● **PROMPT**: Each entry below should be returned exactly as is, with the pictures removed.

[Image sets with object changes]
+===+

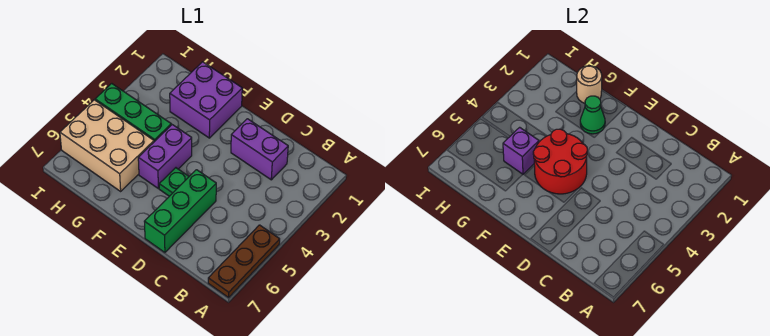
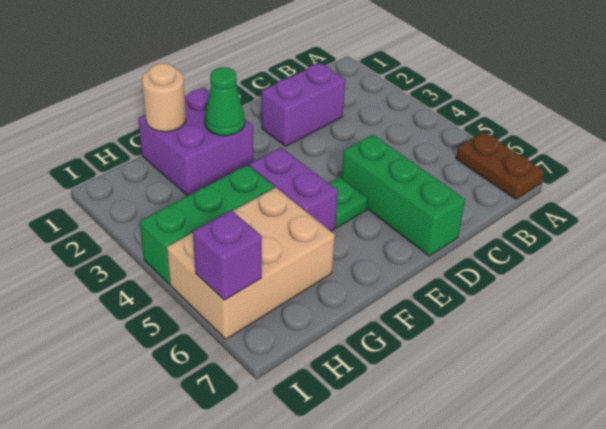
brown plate A5:A7 level 1 -> brown plate A6:A7 level 1
red round brick E4:F5 level 2 -> none
purple brick G5 level 2 -> purple brick I6 level 2

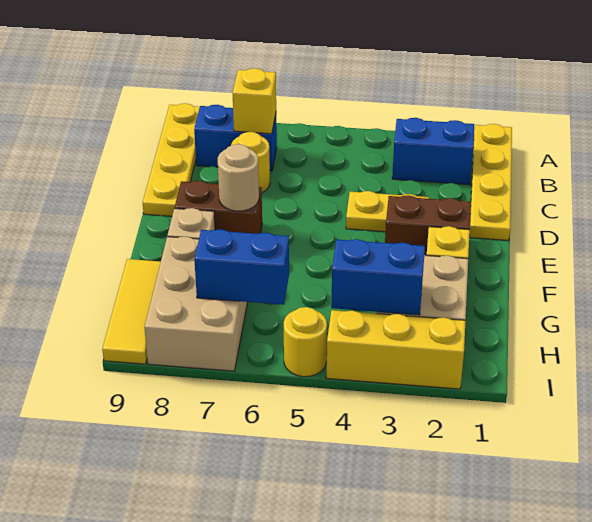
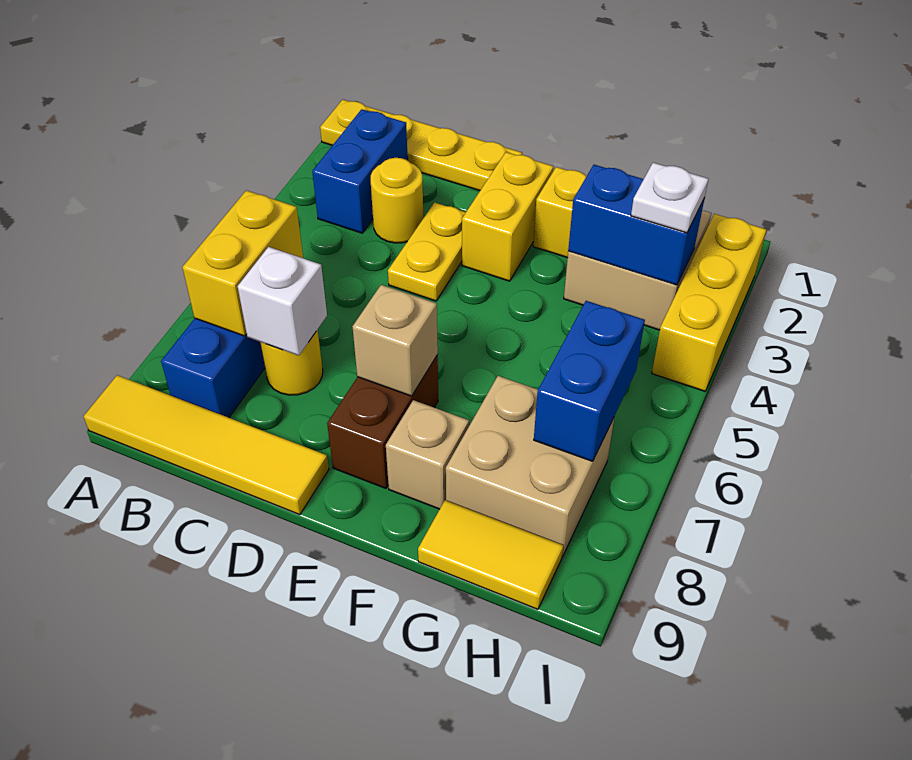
yellow plate A9:D9 level 1 -> yellow tile A9:D9 level 1
yellow brick B7 level 2 -> yellow brick B6:B7 level 2
none -> white brick C7 level 2
brown brick E2:E3 level 1 -> yellow brick E2:E3 level 1
tan round brick E7 level 2 -> tan brick E7 level 2
tan brick G7:I8 level 1 -> tan brick G7:H8 level 1
yellow tile G9:I9 level 1 -> yellow tile G9:H9 level 1
blue brick H3:H4 level 2 -> blue brick G3:H3 level 2
none -> white plate H3 level 3
yellow round brick I5 level 1 -> yellow round brick C3 level 1

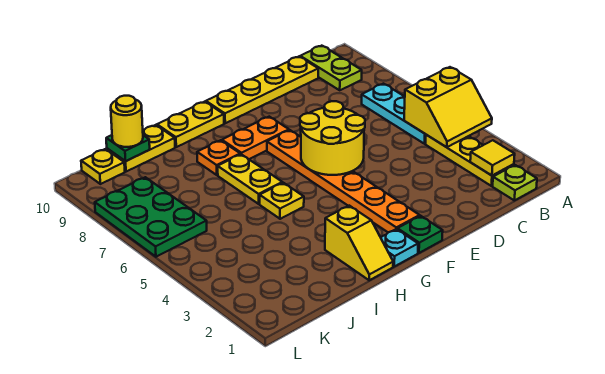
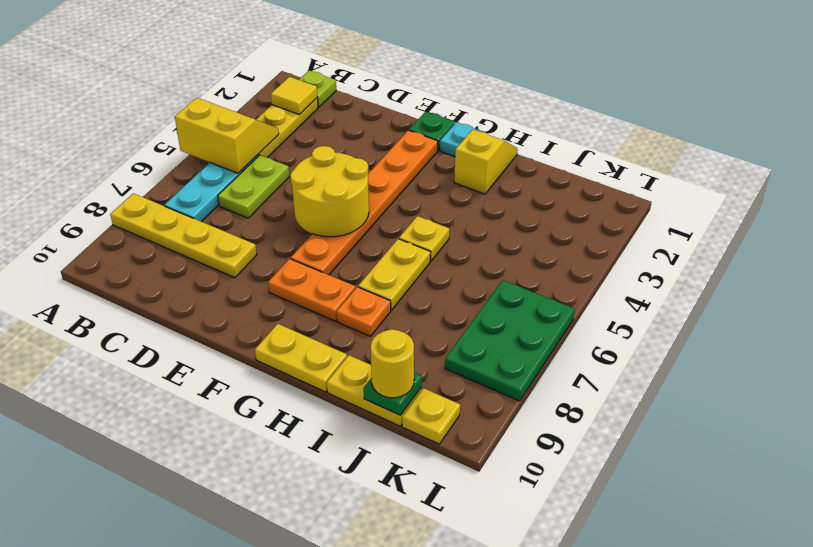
lime plate B9:B10 level 1 -> lime plate C5:C6 level 1
yellow plate C10:F10 level 1 -> yellow plate A8:D8 level 1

+===+

● **OUTPUT FOR THIS EXERCISE**:
brown plate A5:A7 level 1 -> brown plate A6:A7 level 1
red round brick E4:F5 level 2 -> none
purple brick G5 level 2 -> purple brick I6 level 2

yellow plate A9:D9 level 1 -> yellow tile A9:D9 level 1
yellow brick B7 level 2 -> yellow brick B6:B7 level 2
none -> white brick C7 level 2
brown brick E2:E3 level 1 -> yellow brick E2:E3 level 1
tan round brick E7 level 2 -> tan brick E7 level 2
tan brick G7:I8 level 1 -> tan brick G7:H8 level 1
yellow tile G9:I9 level 1 -> yellow tile G9:H9 level 1
blue brick H3:H4 level 2 -> blue brick G3:H3 level 2
none -> white plate H3 level 3
yellow round brick I5 level 1 -> yellow round brick C3 level 1

lime plate B9:B10 level 1 -> lime plate C5:C6 level 1
yellow plate C10:F10 level 1 -> yellow plate A8:D8 level 1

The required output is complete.